# START OF EXERCISE MATERIALS
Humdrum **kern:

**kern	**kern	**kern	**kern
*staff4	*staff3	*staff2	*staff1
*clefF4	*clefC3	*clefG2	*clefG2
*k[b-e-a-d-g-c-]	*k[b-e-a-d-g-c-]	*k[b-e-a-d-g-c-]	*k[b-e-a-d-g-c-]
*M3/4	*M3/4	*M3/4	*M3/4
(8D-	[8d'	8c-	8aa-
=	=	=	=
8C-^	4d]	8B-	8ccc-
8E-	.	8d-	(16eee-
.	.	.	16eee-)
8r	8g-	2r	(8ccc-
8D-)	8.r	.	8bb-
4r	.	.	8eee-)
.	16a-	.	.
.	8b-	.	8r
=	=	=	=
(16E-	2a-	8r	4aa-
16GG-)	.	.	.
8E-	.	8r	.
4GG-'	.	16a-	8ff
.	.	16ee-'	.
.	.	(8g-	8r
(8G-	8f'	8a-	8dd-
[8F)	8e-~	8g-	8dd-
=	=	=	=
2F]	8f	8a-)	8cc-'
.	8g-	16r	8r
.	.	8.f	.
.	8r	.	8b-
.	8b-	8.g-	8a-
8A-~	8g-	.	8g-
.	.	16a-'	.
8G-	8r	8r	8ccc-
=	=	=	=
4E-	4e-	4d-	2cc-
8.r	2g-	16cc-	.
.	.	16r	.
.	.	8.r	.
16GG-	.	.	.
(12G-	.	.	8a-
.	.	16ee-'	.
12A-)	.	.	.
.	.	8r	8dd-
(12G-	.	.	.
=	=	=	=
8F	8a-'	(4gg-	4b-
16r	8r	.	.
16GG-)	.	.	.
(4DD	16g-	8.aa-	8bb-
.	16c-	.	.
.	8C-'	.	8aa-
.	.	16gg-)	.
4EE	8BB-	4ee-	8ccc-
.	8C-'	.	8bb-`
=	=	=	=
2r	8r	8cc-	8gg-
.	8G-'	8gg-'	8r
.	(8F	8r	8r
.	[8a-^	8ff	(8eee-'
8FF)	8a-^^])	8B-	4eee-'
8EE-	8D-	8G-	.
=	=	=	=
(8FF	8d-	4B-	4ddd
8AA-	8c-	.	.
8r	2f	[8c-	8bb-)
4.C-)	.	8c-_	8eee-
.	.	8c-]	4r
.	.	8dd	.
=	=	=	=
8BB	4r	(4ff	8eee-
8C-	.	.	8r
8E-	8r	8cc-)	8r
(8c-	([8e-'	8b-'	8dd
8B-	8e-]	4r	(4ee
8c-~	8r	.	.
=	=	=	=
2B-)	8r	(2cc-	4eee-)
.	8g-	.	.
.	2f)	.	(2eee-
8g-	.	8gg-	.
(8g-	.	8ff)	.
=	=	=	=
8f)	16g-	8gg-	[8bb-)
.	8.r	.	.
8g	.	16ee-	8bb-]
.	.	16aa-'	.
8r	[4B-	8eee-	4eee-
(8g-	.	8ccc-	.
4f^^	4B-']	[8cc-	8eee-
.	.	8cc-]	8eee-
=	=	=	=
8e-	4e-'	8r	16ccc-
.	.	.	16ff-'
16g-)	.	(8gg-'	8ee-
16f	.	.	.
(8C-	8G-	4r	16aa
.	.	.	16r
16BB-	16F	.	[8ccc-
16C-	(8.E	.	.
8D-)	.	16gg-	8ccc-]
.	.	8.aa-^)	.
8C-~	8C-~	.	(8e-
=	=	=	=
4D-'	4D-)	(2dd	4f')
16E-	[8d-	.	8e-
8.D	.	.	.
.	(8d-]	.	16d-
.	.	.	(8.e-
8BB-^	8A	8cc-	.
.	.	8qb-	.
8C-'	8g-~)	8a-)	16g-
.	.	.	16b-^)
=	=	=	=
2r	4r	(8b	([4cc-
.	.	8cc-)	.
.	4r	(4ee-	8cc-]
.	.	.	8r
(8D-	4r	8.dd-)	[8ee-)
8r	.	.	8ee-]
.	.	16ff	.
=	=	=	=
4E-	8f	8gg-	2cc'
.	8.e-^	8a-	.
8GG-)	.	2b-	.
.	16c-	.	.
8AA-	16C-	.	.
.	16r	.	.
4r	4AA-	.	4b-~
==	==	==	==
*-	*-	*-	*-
# END OF EXERCISE MATERIALS
* _DESCRIPTION OF THE TASK_
Reproduce the entry above in full, keeping every line and character unchanged.

* _RESPONSE FOR THIS EXERCISE_
Humdrum **kern:

**kern	**kern	**kern	**kern
*staff4	*staff3	*staff2	*staff1
*clefF4	*clefC3	*clefG2	*clefG2
*k[b-e-a-d-g-c-]	*k[b-e-a-d-g-c-]	*k[b-e-a-d-g-c-]	*k[b-e-a-d-g-c-]
*M3/4	*M3/4	*M3/4	*M3/4
(8D-	[8d'	8c-	8aa-
=	=	=	=
8C-^	4d]	8B-	8ccc-
8E-	.	8d-	(16eee-
.	.	.	16eee-)
8r	8g-	2r	(8ccc-
8D-)	8.r	.	8bb-
4r	.	.	8eee-)
.	16a-	.	.
.	8b-	.	8r
=	=	=	=
(16E-	2a-	8r	4aa-
16GG-)	.	.	.
8E-	.	8r	.
4GG-'	.	16a-	8ff
.	.	16ee-'	.
.	.	(8g-	8r
(8G-	8f'	8a-	8dd-
[8F)	8e-~	8g-	8dd-
=	=	=	=
2F]	8f	8a-)	8cc-'
.	8g-	16r	8r
.	.	8.f	.
.	8r	.	8b-
.	8b-	8.g-	8a-
8A-~	8g-	.	8g-
.	.	16a-'	.
8G-	8r	8r	8ccc-
=	=	=	=
4E-	4e-	4d-	2cc-
8.r	2g-	16cc-	.
.	.	16r	.
.	.	8.r	.
16GG-	.	.	.
(12G-	.	.	8a-
.	.	16ee-'	.
12A-)	.	.	.
.	.	8r	8dd-
(12G-	.	.	.
=	=	=	=
8F	8a-'	(4gg-	4b-
16r	8r	.	.
16GG-)	.	.	.
(4DD	16g-	8.aa-	8bb-
.	16c-	.	.
.	8C-'	.	8aa-
.	.	16gg-)	.
4EE	8BB-	4ee-	8ccc-
.	8C-'	.	8bb-`
=	=	=	=
2r	8r	8cc-	8gg-
.	8G-'	8gg-'	8r
.	(8F	8r	8r
.	[8a-^	8ff	(8eee-'
8FF)	8a-^^])	8B-	4eee-'
8EE-	8D-	8G-	.
=	=	=	=
(8FF	8d-	4B-	4ddd
8AA-	8c-	.	.
8r	2f	[8c-	8bb-)
4.C-)	.	8c-_	8eee-
.	.	8c-]	4r
.	.	8dd	.
=	=	=	=
8BB	4r	(4ff	8eee-
8C-	.	.	8r
8E-	8r	8cc-)	8r
(8c-	([8e-'	8b-'	8dd
8B-	8e-]	4r	(4ee
8c-~	8r	.	.
=	=	=	=
2B-)	8r	(2cc-	4eee-)
.	8g-	.	.
.	2f)	.	(2eee-
8g-	.	8gg-	.
(8g-	.	8ff)	.
=	=	=	=
8f)	16g-	8gg-	[8bb-)
.	8.r	.	.
8g	.	16ee-	8bb-]
.	.	16aa-'	.
8r	[4B-	8eee-	4eee-
(8g-	.	8ccc-	.
4f^^	4B-']	[8cc-	8eee-
.	.	8cc-]	8eee-
=	=	=	=
8e-	4e-'	8r	16ccc-
.	.	.	16ff-'
16g-)	.	(8gg-'	8ee-
16f	.	.	.
(8C-	8G-	4r	16aa
.	.	.	16r
16BB-	16F	.	[8ccc-
16C-	(8.E	.	.
8D-)	.	16gg-	8ccc-]
.	.	8.aa-^)	.
8C-~	8C-~	.	(8e-
=	=	=	=
4D-'	4D-)	(2dd	4f')
16E-	[8d-	.	8e-
8.D	.	.	.
.	(8d-]	.	16d-
.	.	.	(8.e-
8BB-^	8A	8cc-	.
.	.	8qb-	.
8C-'	8g-~)	8a-)	16g-
.	.	.	16b-^)
=	=	=	=
2r	4r	(8b	([4cc-
.	.	8cc-)	.
.	4r	(4ee-	8cc-]
.	.	.	8r
(8D-	4r	8.dd-)	[8ee-)
8r	.	.	8ee-]
.	.	16ff	.
=	=	=	=
4E-	8f	8gg-	2cc'
.	8.e-^	8a-	.
8GG-)	.	2b-	.
.	16c-	.	.
8AA-	16C-	.	.
.	16r	.	.
4r	4AA-	.	4b-~
==	==	==	==
*-	*-	*-	*-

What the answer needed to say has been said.